=== INFORMATION GIVEN ===

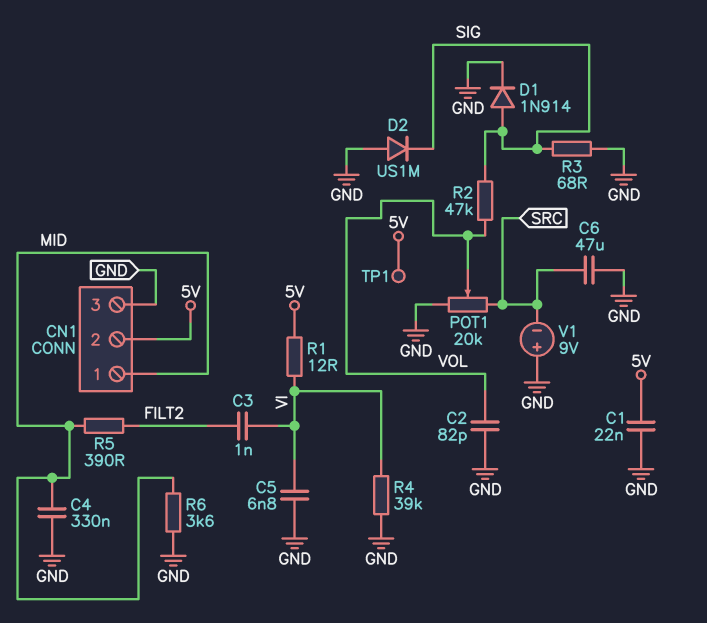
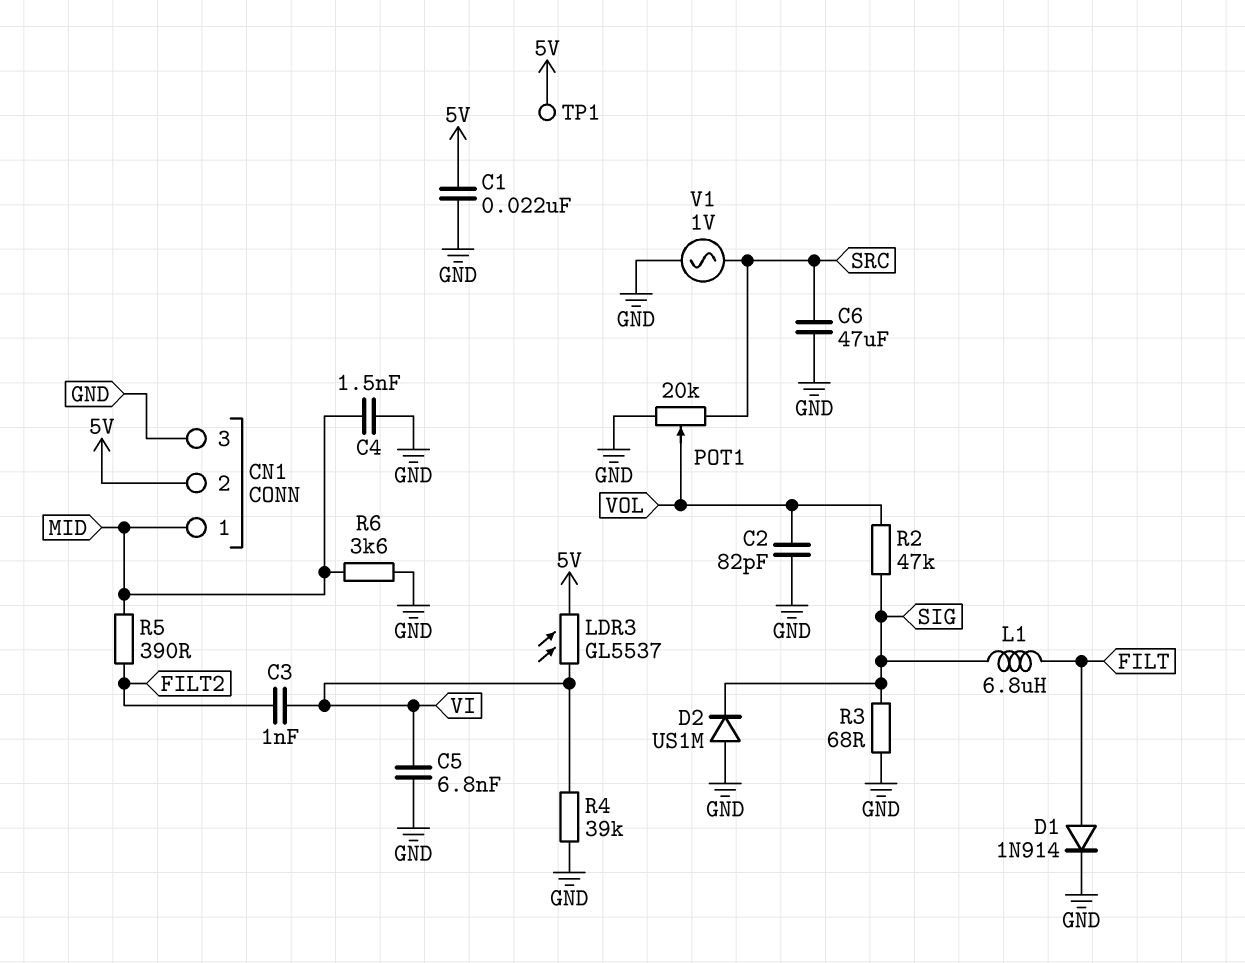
C4: 330nF (GND, MID) -> 1.5nF (GND, MID)
D1: diode 1N914 (A SIG, K GND) -> diode 1N914 (A FILT, K GND)
L1: none -> 6.8uH (FILT, SIG)
LDR3: none -> GL5537 (5V, VI)
R1: 12 (5V, VI) -> none
V1: 9V (plus GND, minus SRC) -> AC 1V (GND, SRC)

===

▶ **ACTIVITY**:
Copy the listing exactly. Leave the pictures out.

▶ **ANSWER FOR THE TASK**:
C4: 330nF (GND, MID) -> 1.5nF (GND, MID)
D1: diode 1N914 (A SIG, K GND) -> diode 1N914 (A FILT, K GND)
L1: none -> 6.8uH (FILT, SIG)
LDR3: none -> GL5537 (5V, VI)
R1: 12 (5V, VI) -> none
V1: 9V (plus GND, minus SRC) -> AC 1V (GND, SRC)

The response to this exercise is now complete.